Each line below is to be repeated exactly; any picture is to be left out.
BEGIN DATA TO EXAMINE
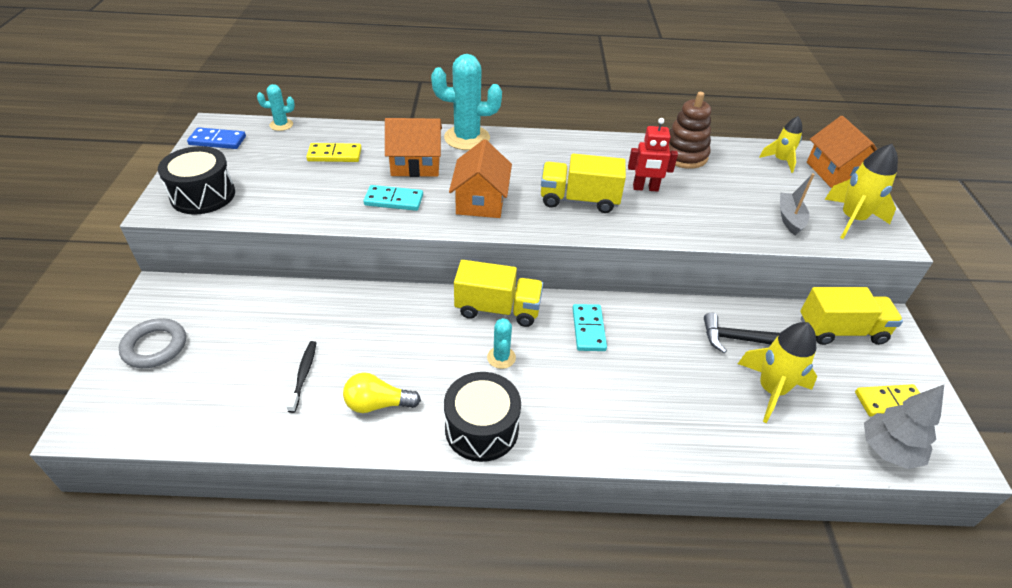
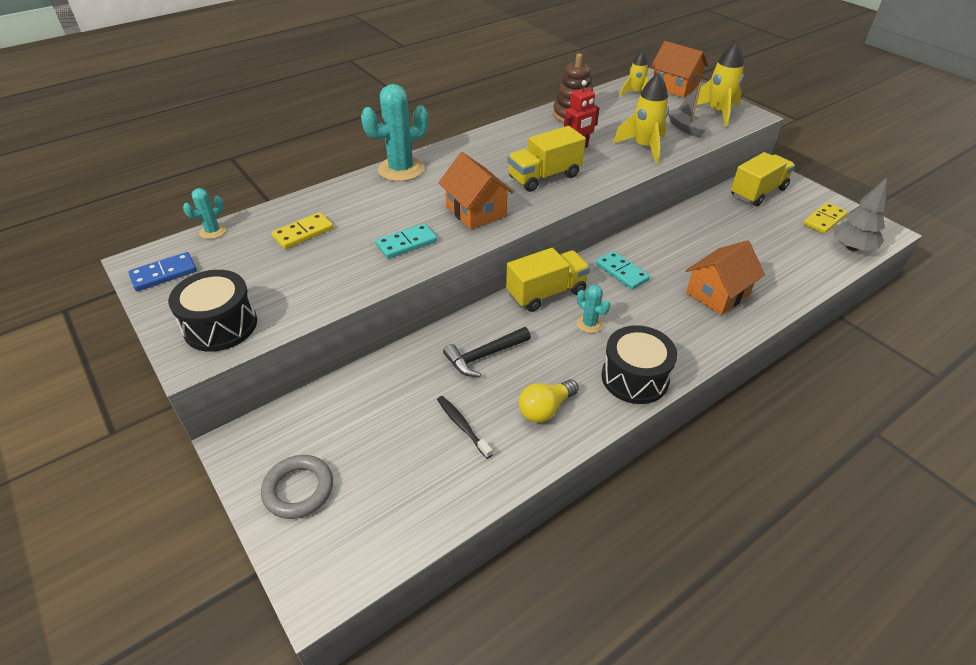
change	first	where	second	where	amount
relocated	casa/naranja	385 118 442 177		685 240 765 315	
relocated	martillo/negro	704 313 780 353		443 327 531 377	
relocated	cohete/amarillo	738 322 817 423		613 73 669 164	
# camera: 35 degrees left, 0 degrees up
END DATA TO EXAMINE
*OUTPUT BELOW:*
change	first	where	second	where	amount
relocated	casa/naranja	385 118 442 177		685 240 765 315	
relocated	martillo/negro	704 313 780 353		443 327 531 377	
relocated	cohete/amarillo	738 322 817 423		613 73 669 164	
# camera: 35 degrees left, 0 degrees up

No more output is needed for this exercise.